▸ Aim of the exercise:
All of the data below should be repeated exactly. Pictures should not be included.
*** Excerpted records
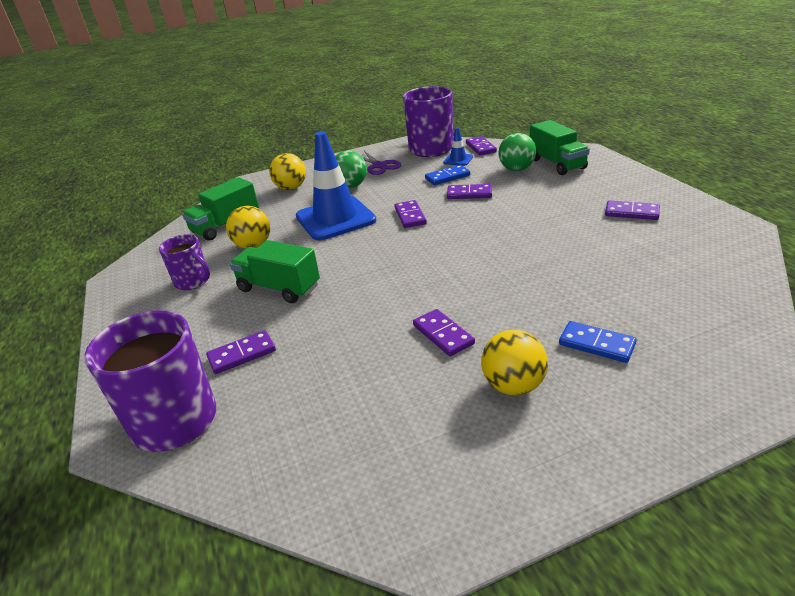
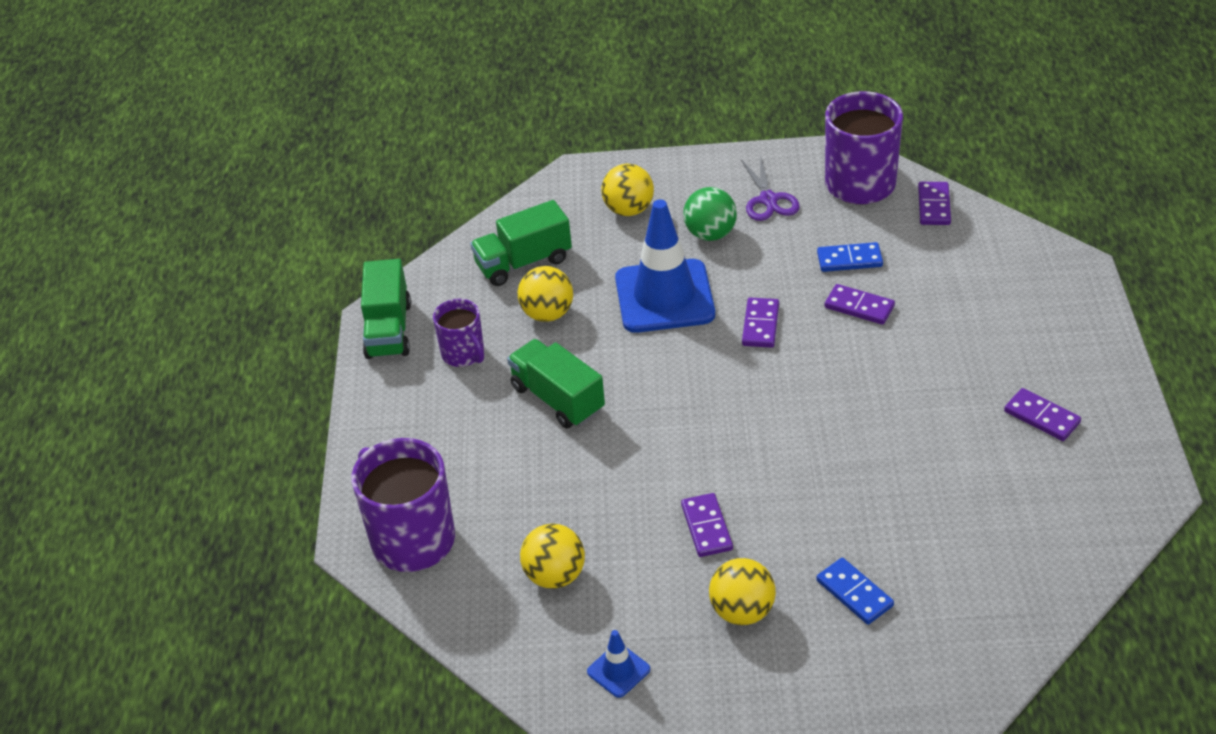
camera: 20 degrees right, 10 degrees up
(242, 354) = (493, 482): purple domino -> none
(325, 409) = (555, 575): none -> yellow ball
(458, 160) = (885, 224): blue traffic cone -> blue traffic cone (618, 670)
(516, 169) = (953, 276): green ball -> none
(557, 164) = (1017, 283): green truck -> green truck (388, 330)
******
▸ Your response:
camera: 20 degrees right, 10 degrees up
(242, 354) = (493, 482): purple domino -> none
(325, 409) = (555, 575): none -> yellow ball
(458, 160) = (885, 224): blue traffic cone -> blue traffic cone (618, 670)
(516, 169) = (953, 276): green ball -> none
(557, 164) = (1017, 283): green truck -> green truck (388, 330)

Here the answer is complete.